Segment Start: Records for this exercise

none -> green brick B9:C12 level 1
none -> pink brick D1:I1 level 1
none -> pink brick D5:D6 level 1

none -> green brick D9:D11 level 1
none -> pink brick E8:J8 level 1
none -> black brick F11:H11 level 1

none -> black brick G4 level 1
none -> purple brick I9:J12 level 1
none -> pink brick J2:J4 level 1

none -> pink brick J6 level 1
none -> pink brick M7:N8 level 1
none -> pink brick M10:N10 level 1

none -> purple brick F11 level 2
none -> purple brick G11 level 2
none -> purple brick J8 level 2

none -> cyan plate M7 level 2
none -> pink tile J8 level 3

Segment End: Records for this exercise
Segment Start: Records for this exercise

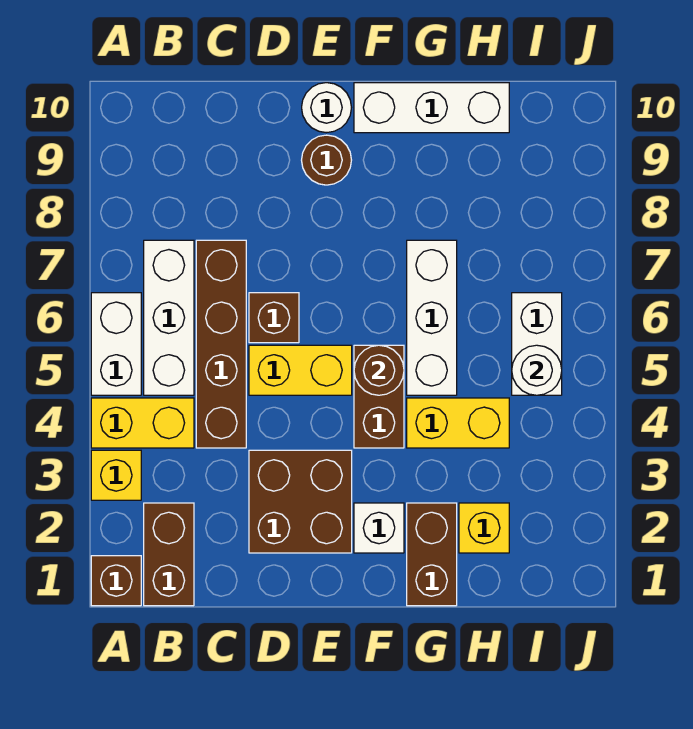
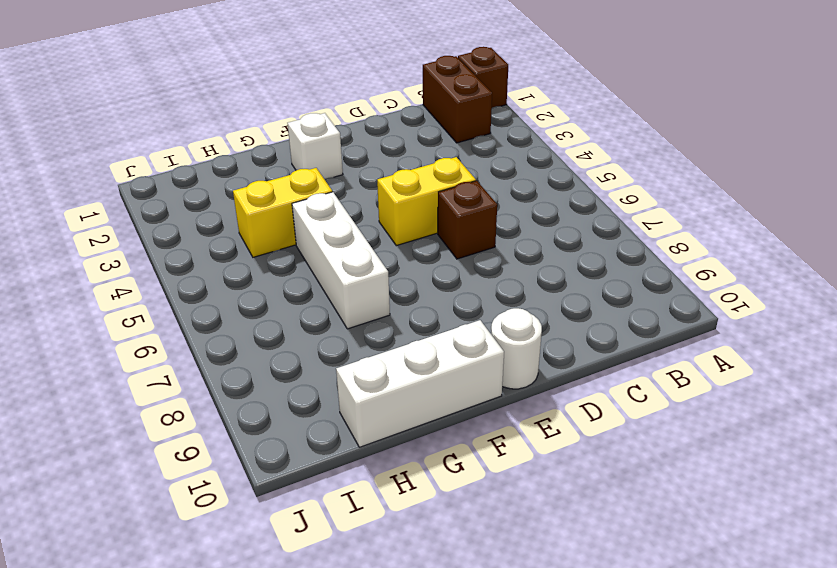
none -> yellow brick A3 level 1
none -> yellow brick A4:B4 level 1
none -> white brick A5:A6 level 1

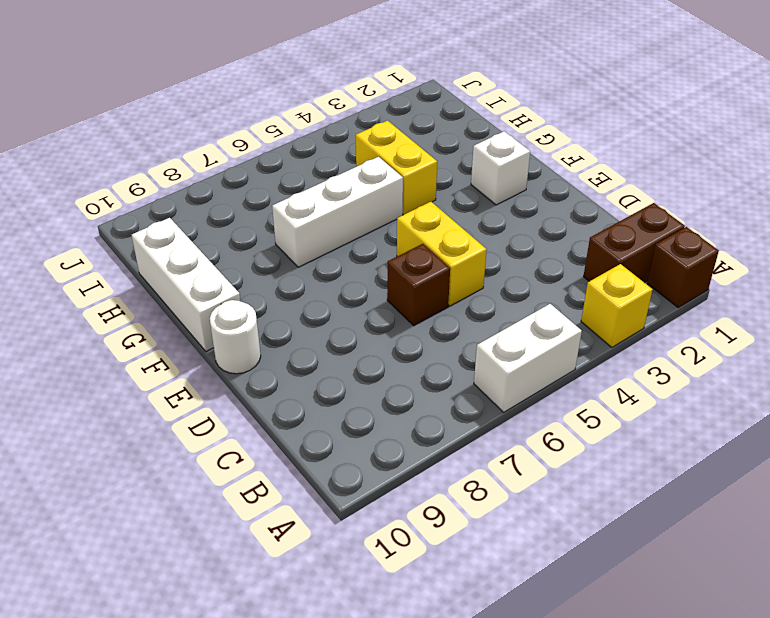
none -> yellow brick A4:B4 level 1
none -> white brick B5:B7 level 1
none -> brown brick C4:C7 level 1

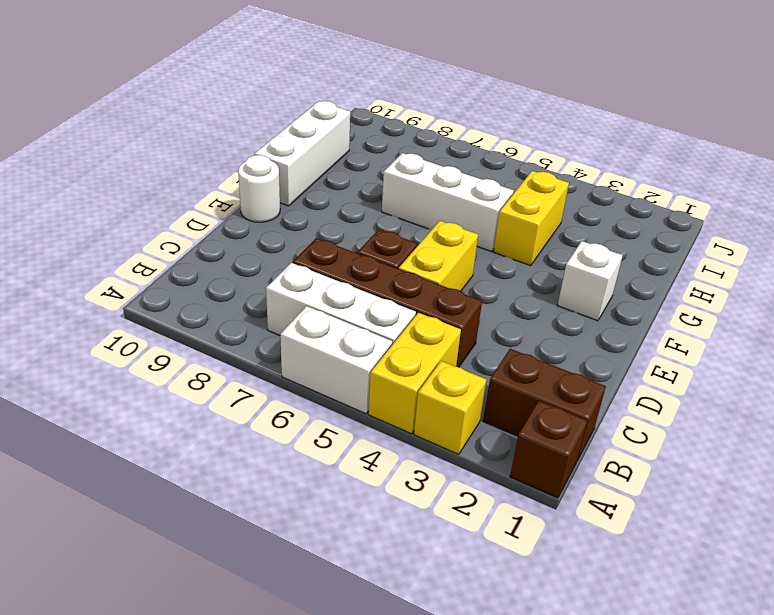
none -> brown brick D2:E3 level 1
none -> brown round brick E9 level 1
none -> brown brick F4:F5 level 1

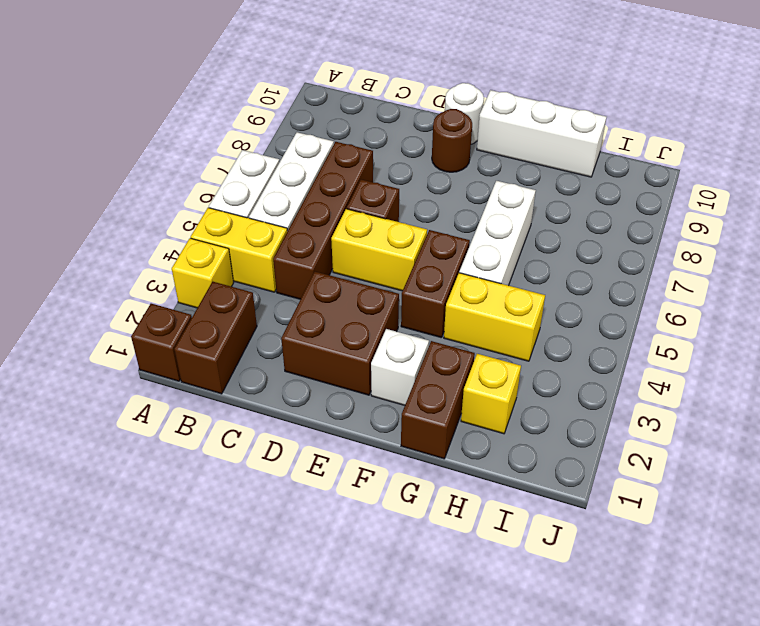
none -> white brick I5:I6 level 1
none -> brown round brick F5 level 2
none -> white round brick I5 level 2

Segment End: Records for this exercise
Segment Start: Records for this exercise

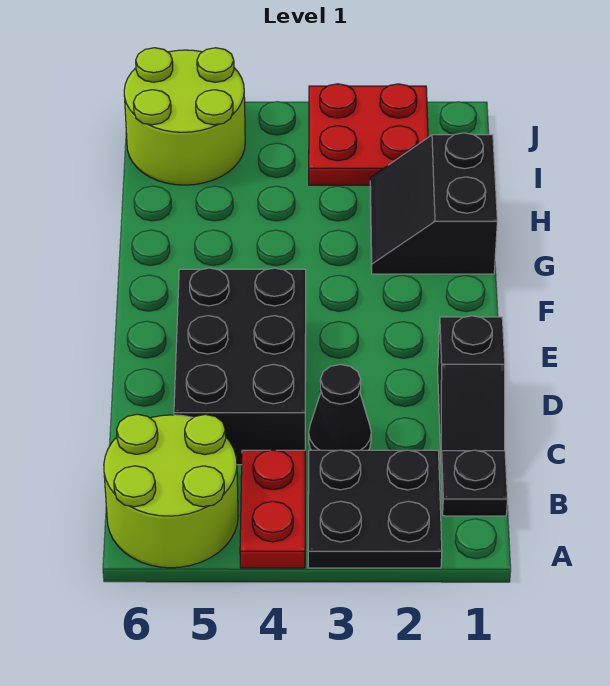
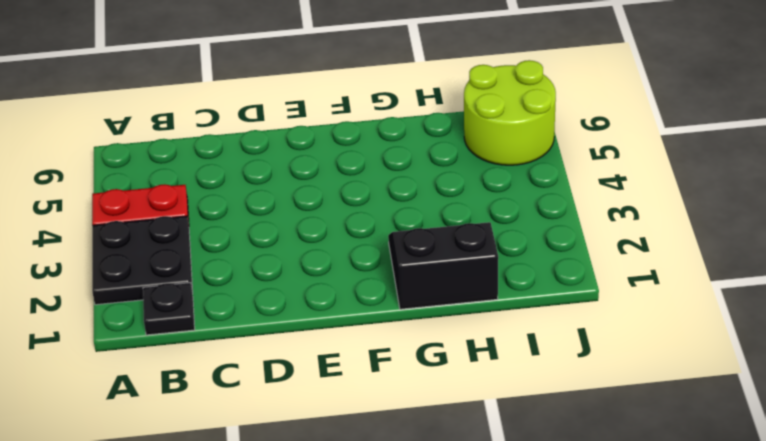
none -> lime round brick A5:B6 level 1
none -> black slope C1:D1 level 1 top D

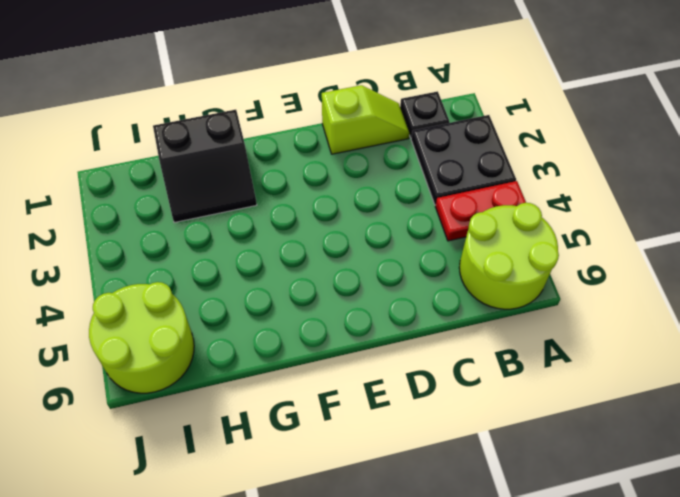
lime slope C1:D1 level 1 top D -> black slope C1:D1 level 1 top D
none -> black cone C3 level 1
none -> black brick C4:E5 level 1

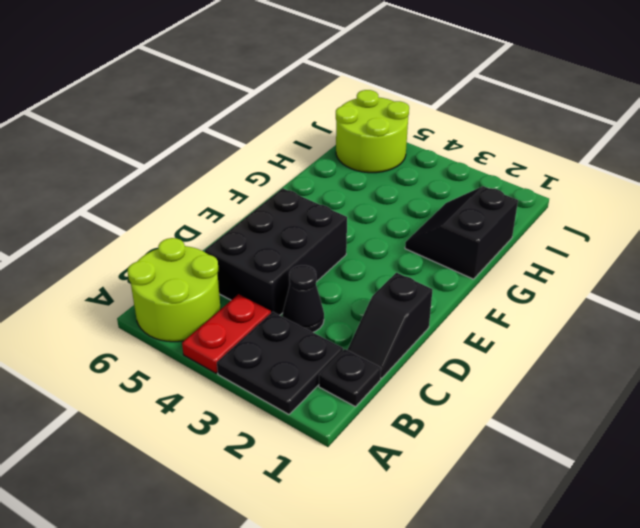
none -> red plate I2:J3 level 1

Segment End: Records for this exercise

> _Your task_:
Return from the data every line that holds "purple".

> _Reply_:
none -> purple brick I9:J12 level 1
none -> purple brick F11 level 2
none -> purple brick G11 level 2
none -> purple brick J8 level 2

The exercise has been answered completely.